◆ SET PROBLEM ◆
Copy the data below, switching every "*M12/8" to "*M6/8" and leaving all else untouched.

>>>

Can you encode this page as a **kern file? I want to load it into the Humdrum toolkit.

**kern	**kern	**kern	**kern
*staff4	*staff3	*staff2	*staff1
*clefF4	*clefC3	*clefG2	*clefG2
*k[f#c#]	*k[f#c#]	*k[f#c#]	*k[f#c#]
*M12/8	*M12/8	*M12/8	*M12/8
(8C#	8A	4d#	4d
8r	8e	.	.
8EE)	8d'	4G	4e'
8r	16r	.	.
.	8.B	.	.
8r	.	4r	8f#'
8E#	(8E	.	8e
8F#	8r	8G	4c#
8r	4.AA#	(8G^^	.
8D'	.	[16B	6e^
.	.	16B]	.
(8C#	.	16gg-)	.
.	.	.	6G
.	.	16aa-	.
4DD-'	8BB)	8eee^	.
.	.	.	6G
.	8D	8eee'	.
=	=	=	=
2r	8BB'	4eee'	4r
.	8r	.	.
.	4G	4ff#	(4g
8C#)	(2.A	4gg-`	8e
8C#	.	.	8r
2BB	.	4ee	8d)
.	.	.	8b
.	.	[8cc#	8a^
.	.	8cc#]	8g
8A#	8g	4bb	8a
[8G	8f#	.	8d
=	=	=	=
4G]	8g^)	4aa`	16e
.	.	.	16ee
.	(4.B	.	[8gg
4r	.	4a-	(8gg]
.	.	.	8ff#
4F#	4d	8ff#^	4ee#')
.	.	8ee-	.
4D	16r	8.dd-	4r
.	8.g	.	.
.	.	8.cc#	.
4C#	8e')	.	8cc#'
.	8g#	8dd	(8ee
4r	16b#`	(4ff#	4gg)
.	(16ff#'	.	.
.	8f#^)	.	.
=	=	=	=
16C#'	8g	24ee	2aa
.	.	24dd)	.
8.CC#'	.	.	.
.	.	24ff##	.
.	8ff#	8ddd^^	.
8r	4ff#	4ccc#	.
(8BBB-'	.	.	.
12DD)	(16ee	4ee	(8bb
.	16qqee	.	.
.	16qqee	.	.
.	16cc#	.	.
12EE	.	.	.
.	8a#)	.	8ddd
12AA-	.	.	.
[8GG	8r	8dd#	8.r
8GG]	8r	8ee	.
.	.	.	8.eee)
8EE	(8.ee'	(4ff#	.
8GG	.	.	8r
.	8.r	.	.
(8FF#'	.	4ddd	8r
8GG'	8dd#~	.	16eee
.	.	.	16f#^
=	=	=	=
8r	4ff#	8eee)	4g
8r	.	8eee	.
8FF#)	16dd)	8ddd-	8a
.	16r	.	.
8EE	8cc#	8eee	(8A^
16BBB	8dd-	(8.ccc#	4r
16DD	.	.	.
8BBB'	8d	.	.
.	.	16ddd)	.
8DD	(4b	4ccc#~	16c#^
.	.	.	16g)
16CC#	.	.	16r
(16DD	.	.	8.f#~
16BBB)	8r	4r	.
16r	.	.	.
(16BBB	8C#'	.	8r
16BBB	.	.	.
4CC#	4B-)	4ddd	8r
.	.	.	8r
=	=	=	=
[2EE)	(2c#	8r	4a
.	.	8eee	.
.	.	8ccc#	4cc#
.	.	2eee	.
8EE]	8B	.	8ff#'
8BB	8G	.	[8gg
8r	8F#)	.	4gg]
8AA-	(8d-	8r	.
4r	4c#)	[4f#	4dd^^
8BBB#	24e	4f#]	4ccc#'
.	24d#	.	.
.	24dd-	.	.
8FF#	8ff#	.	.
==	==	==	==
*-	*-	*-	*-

<<<

◆ TASK RESULT ◆
Can you encode this page as a **kern file? I want to load it into the Humdrum toolkit.

**kern	**kern	**kern	**kern
*staff4	*staff3	*staff2	*staff1
*clefF4	*clefC3	*clefG2	*clefG2
*k[f#c#]	*k[f#c#]	*k[f#c#]	*k[f#c#]
*M6/8	*M6/8	*M6/8	*M6/8
(8C#	8A	4d#	4d
8r	8e	.	.
8EE)	8d'	4G	4e'
8r	16r	.	.
.	8.B	.	.
8r	.	4r	8f#'
8E#	(8E	.	8e
8F#	8r	8G	4c#
8r	4.AA#	(8G^^	.
8D'	.	[16B	6e^
.	.	16B]	.
(8C#	.	16gg-)	.
.	.	.	6G
.	.	16aa-	.
4DD-'	8BB)	8eee^	.
.	.	.	6G
.	8D	8eee'	.
=	=	=	=
2r	8BB'	4eee'	4r
.	8r	.	.
.	4G	4ff#	(4g
8C#)	(2.A	4gg-`	8e
8C#	.	.	8r
2BB	.	4ee	8d)
.	.	.	8b
.	.	[8cc#	8a^
.	.	8cc#]	8g
8A#	8g	4bb	8a
[8G	8f#	.	8d
=	=	=	=
4G]	8g^)	4aa`	16e
.	.	.	16ee
.	(4.B	.	[8gg
4r	.	4a-	(8gg]
.	.	.	8ff#
4F#	4d	8ff#^	4ee#')
.	.	8ee-	.
4D	16r	8.dd-	4r
.	8.g	.	.
.	.	8.cc#	.
4C#	8e')	.	8cc#'
.	8g#	8dd	(8ee
4r	16b#`	(4ff#	4gg)
.	(16ff#'	.	.
.	8f#^)	.	.
=	=	=	=
16C#'	8g	24ee	2aa
.	.	24dd)	.
8.CC#'	.	.	.
.	.	24ff##	.
.	8ff#	8ddd^^	.
8r	4ff#	4ccc#	.
(8BBB-'	.	.	.
12DD)	(16ee	4ee	(8bb
.	16qqee	.	.
.	16qqee	.	.
.	16cc#	.	.
12EE	.	.	.
.	8a#)	.	8ddd
12AA-	.	.	.
[8GG	8r	8dd#	8.r
8GG]	8r	8ee	.
.	.	.	8.eee)
8EE	(8.ee'	(4ff#	.
8GG	.	.	8r
.	8.r	.	.
(8FF#'	.	4ddd	8r
8GG'	8dd#~	.	16eee
.	.	.	16f#^
=	=	=	=
8r	4ff#	8eee)	4g
8r	.	8eee	.
8FF#)	16dd)	8ddd-	8a
.	16r	.	.
8EE	8cc#	8eee	(8A^
16BBB	8dd-	(8.ccc#	4r
16DD	.	.	.
8BBB'	8d	.	.
.	.	16ddd)	.
8DD	(4b	4ccc#~	16c#^
.	.	.	16g)
16CC#	.	.	16r
(16DD	.	.	8.f#~
16BBB)	8r	4r	.
16r	.	.	.
(16BBB	8C#'	.	8r
16BBB	.	.	.
4CC#	4B-)	4ddd	8r
.	.	.	8r
=	=	=	=
[2EE)	(2c#	8r	4a
.	.	8eee	.
.	.	8ccc#	4cc#
.	.	2eee	.
8EE]	8B	.	8ff#'
8BB	8G	.	[8gg
8r	8F#)	.	4gg]
8AA-	(8d-	8r	.
4r	4c#)	[4f#	4dd^^
8BBB#	24e	4f#]	4ccc#'
.	24d#	.	.
.	24dd-	.	.
8FF#	8ff#	.	.
==	==	==	==
*-	*-	*-	*-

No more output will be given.